◆ **Problem to solve**: Only the lines holding "green" are wanted. Copy every one from the records below.

◆ **Dataset extract**:
──────────

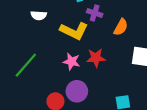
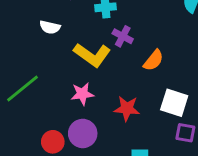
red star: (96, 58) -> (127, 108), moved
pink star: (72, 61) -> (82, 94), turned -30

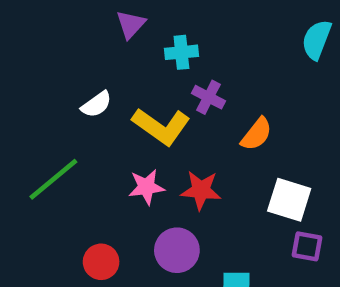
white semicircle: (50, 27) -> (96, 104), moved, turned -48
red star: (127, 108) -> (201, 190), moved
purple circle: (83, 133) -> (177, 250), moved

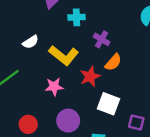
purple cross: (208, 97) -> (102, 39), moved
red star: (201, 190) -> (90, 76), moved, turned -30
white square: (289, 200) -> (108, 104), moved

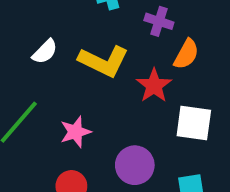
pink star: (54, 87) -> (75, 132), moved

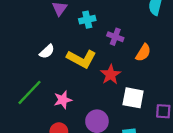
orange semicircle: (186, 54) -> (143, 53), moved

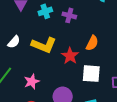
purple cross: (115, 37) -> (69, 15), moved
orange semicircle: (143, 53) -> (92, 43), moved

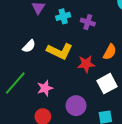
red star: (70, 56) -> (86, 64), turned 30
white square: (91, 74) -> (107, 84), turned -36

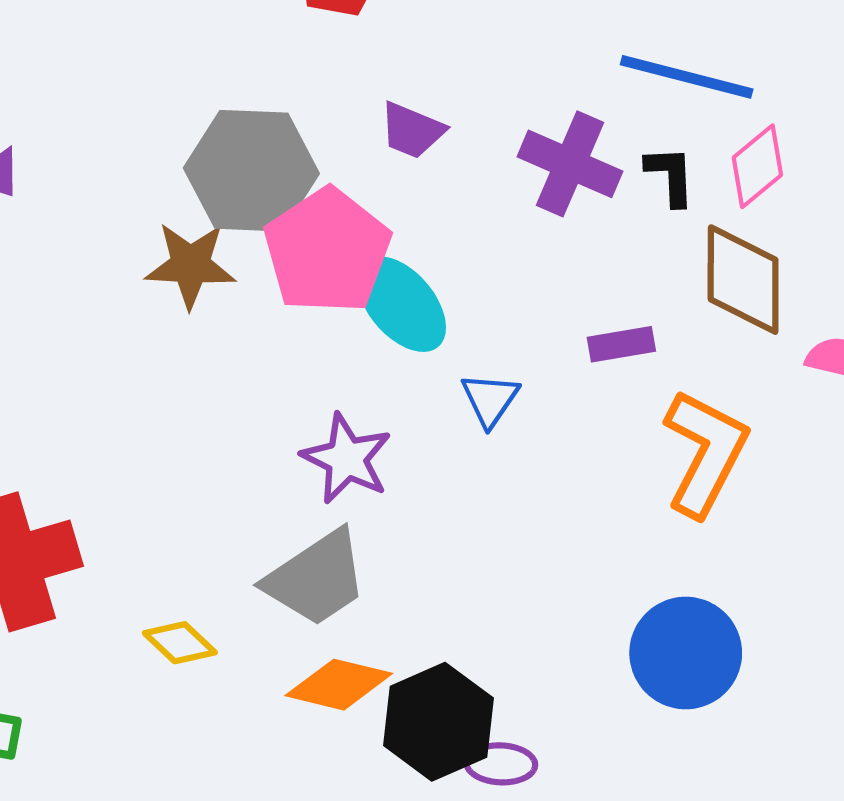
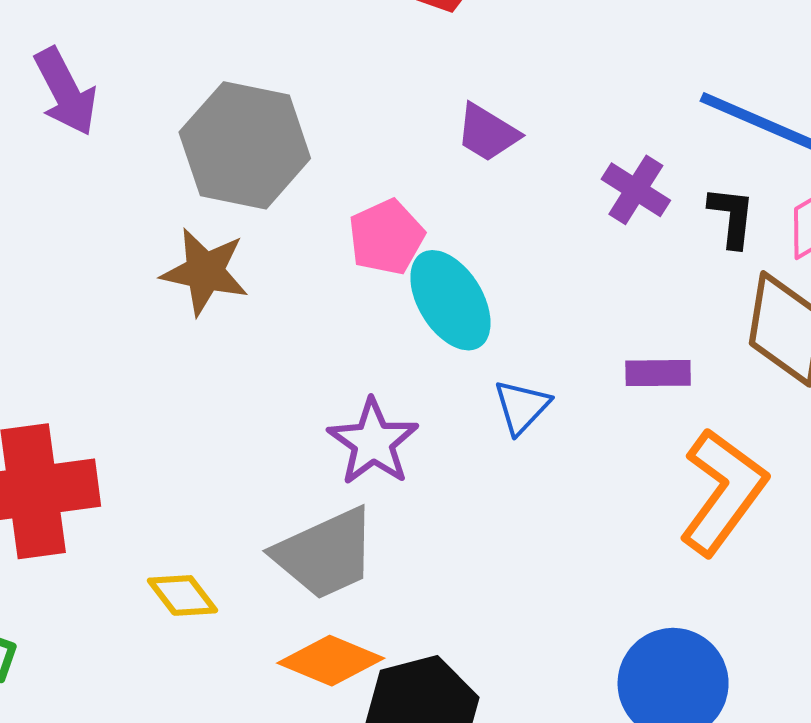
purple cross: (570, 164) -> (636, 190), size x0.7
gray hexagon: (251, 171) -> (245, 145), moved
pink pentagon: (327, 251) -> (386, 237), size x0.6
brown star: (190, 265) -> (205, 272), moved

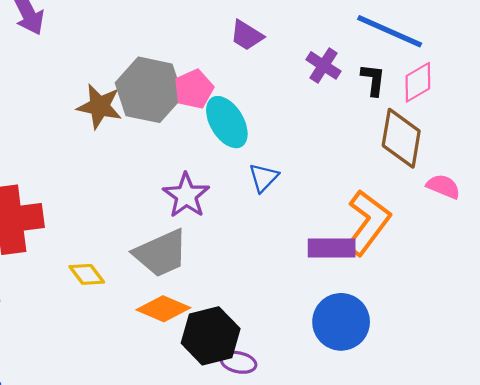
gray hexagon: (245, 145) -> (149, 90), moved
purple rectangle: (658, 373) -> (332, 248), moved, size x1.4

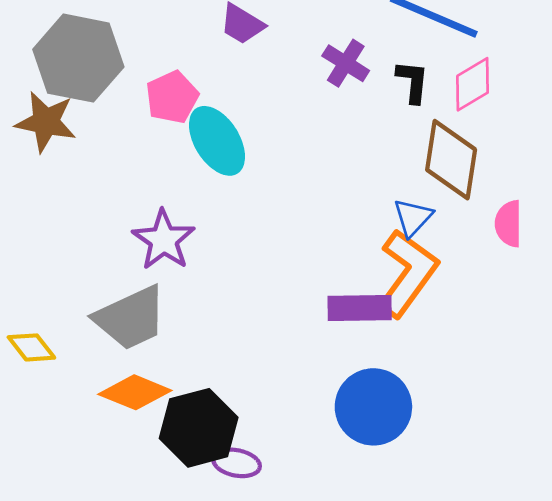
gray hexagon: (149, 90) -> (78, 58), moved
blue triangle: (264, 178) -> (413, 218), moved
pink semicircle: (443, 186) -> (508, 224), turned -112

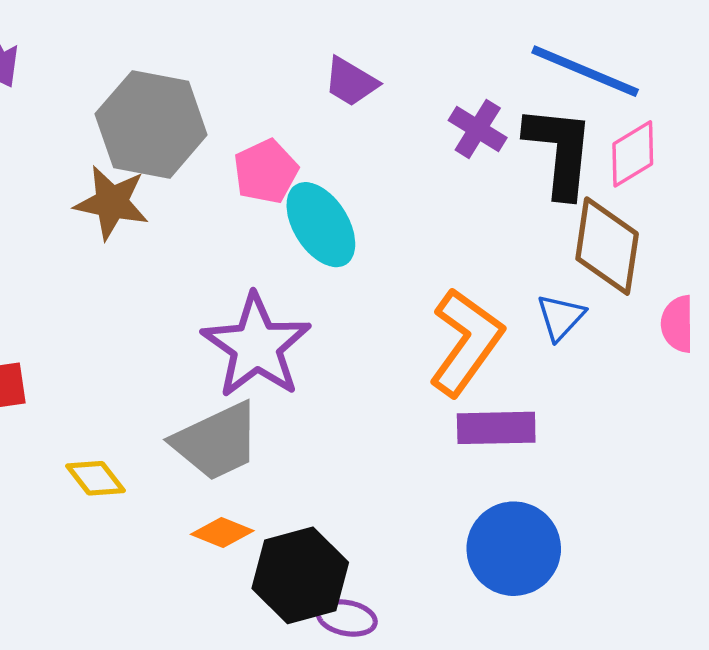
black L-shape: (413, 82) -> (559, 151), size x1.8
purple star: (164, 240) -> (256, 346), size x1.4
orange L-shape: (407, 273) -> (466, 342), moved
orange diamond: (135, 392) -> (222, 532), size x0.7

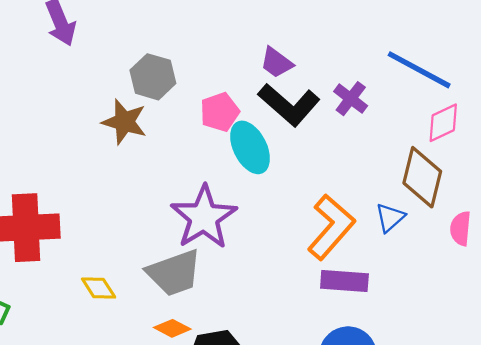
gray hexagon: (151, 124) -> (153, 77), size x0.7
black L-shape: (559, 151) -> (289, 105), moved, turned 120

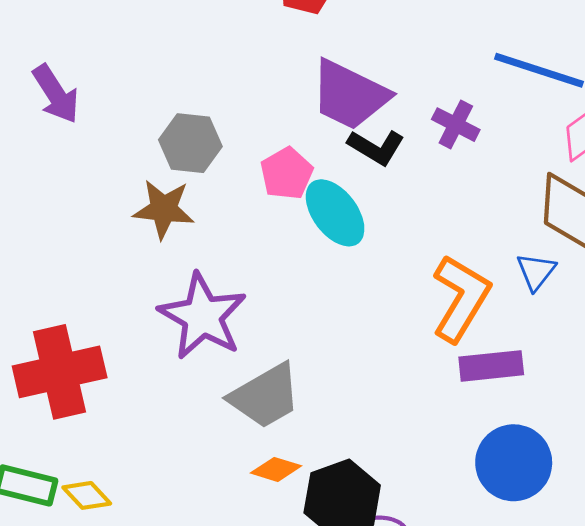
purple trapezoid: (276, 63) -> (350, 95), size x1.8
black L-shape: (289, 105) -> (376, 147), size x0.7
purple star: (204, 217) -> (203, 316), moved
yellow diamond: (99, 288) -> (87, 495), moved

──────────

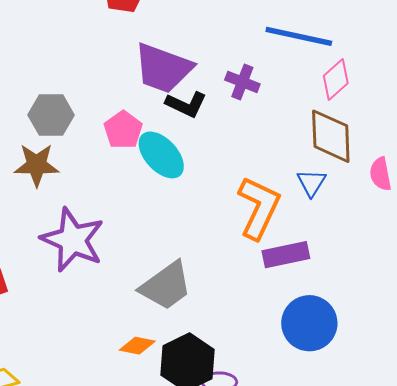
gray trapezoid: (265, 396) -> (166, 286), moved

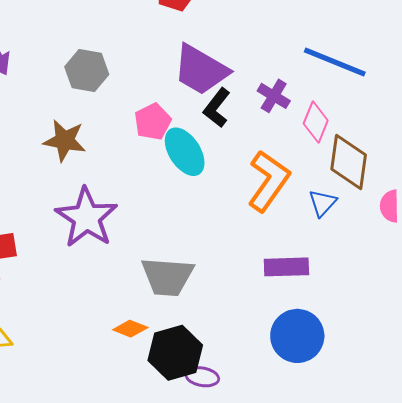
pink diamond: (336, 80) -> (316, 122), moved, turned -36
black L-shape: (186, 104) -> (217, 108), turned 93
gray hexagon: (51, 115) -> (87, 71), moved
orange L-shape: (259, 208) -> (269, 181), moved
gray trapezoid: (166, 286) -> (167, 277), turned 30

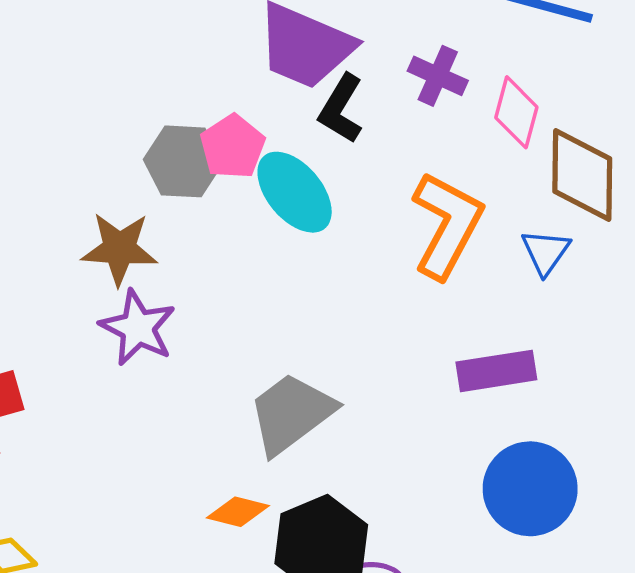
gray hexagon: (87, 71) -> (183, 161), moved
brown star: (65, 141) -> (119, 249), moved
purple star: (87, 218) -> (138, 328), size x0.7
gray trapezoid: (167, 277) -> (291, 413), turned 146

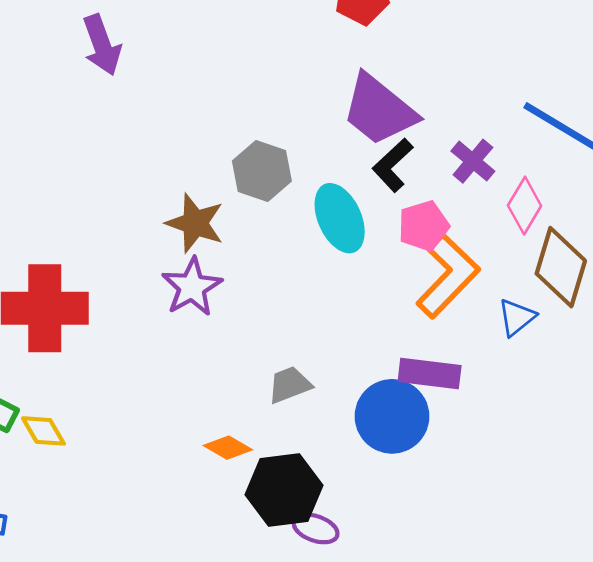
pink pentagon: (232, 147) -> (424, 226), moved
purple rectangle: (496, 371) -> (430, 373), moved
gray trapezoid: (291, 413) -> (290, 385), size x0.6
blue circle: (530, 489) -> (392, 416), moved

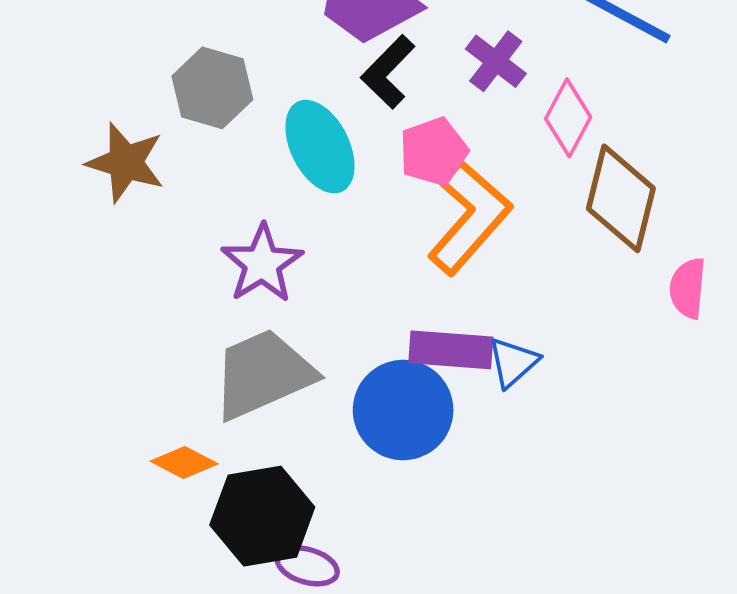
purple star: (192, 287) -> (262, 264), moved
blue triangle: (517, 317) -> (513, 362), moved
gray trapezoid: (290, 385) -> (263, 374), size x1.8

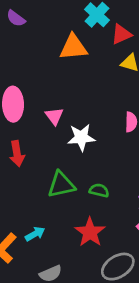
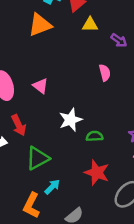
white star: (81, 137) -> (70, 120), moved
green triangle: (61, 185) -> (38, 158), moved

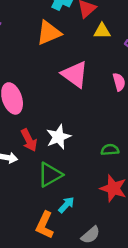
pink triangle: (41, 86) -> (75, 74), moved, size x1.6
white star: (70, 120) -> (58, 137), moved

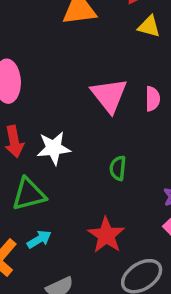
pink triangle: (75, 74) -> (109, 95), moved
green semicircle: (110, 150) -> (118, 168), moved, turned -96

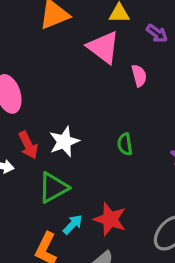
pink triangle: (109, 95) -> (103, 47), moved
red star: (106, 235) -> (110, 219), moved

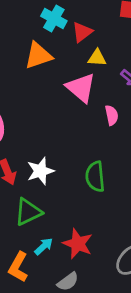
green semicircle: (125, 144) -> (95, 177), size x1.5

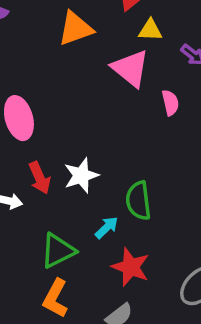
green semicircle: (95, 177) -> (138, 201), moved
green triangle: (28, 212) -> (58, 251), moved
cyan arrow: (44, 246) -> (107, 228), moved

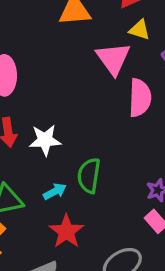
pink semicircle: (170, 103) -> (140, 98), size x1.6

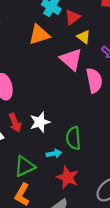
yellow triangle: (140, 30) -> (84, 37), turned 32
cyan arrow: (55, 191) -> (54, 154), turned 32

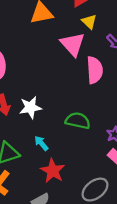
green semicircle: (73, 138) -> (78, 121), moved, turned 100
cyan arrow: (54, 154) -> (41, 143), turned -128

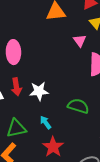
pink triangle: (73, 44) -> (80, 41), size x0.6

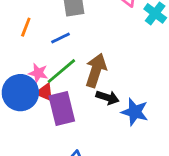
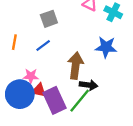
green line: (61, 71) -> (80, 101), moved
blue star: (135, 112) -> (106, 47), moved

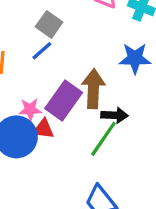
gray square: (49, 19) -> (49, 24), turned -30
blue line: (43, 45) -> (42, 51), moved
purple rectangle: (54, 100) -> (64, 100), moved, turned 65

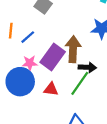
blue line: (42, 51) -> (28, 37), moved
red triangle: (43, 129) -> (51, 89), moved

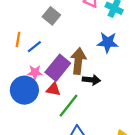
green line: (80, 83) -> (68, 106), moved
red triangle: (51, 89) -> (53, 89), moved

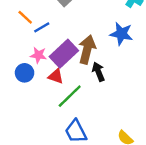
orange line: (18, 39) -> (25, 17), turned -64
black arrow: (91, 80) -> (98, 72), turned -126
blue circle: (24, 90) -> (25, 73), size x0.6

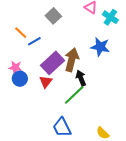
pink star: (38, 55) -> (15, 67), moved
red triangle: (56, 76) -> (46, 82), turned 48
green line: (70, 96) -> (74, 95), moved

──────────

◆ **Result**:
green triangle: (61, 185) -> (38, 158), moved
green semicircle: (110, 150) -> (118, 168), moved, turned -96
green semicircle: (125, 144) -> (95, 177), size x1.5
green semicircle: (95, 177) -> (138, 201), moved
green triangle: (28, 212) -> (58, 251), moved
green semicircle: (73, 138) -> (78, 121), moved, turned 100
green line: (61, 71) -> (80, 101), moved
green line: (80, 83) -> (68, 106), moved
green line: (70, 96) -> (74, 95), moved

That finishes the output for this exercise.